[Collected data]

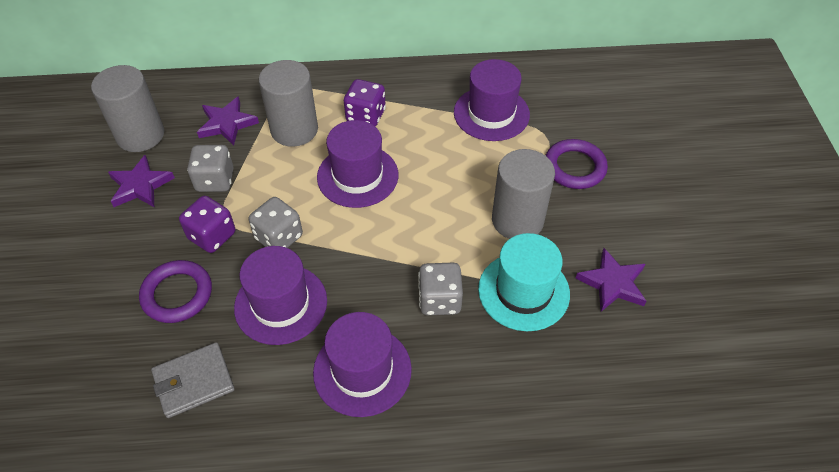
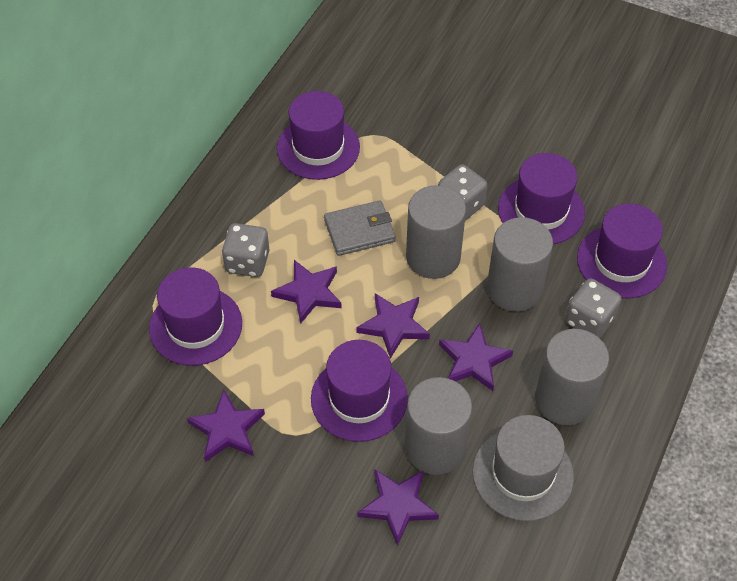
grey cylinder: 3 -> 4
grey hat: 0 -> 1
purple dice: 2 -> 0
purple hat: 4 -> 5
purple ring: 2 -> 0
purple star: 3 -> 5
turquoise hat: 1 -> 0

• **Task statement**: State in a single number how many lines in the data include the word "purple".

• **Your response**: 4